### Exercise goal
Every entry must be repeated exactly. Exclude all pictures.

### Provided data
⟨
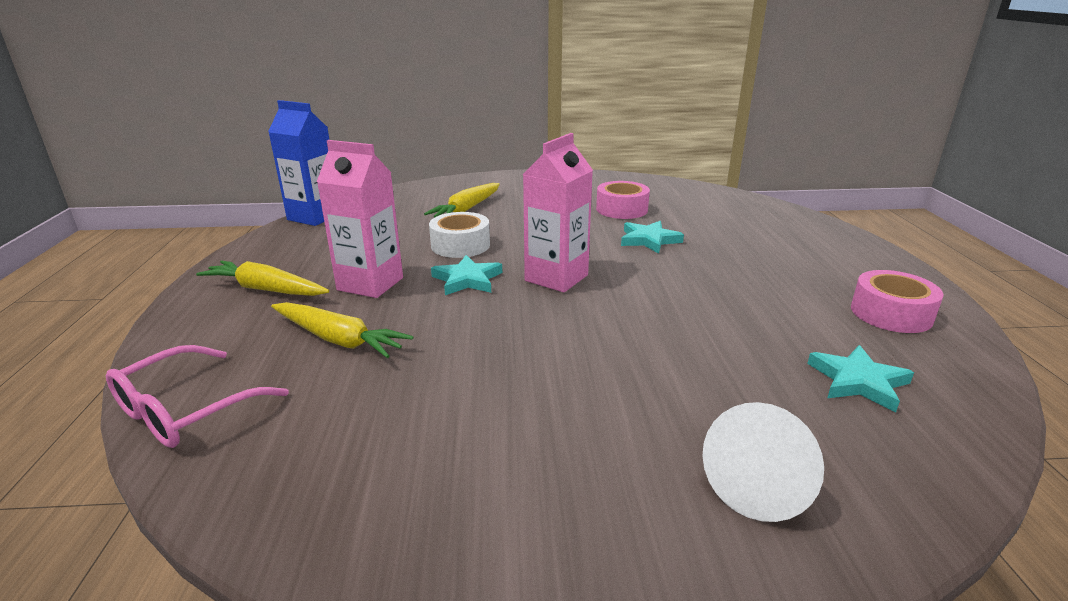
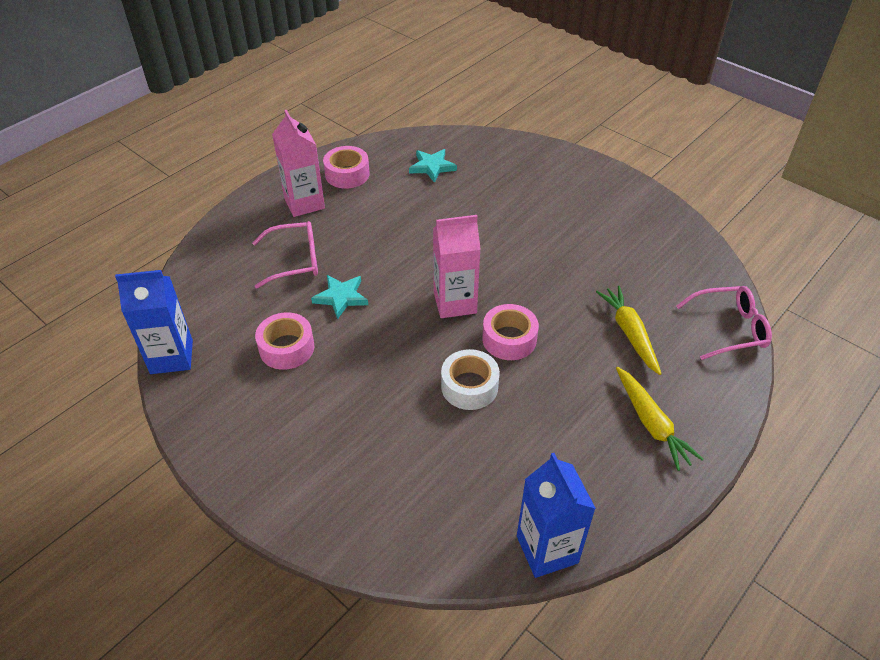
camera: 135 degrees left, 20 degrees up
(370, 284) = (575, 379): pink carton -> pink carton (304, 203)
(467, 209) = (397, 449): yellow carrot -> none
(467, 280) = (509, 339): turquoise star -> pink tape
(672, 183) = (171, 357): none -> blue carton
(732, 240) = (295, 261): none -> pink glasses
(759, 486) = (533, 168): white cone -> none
⟩
### Written solution
camera: 135 degrees left, 20 degrees up
(370, 284) = (575, 379): pink carton -> pink carton (304, 203)
(467, 209) = (397, 449): yellow carrot -> none
(467, 280) = (509, 339): turquoise star -> pink tape
(672, 183) = (171, 357): none -> blue carton
(732, 240) = (295, 261): none -> pink glasses
(759, 486) = (533, 168): white cone -> none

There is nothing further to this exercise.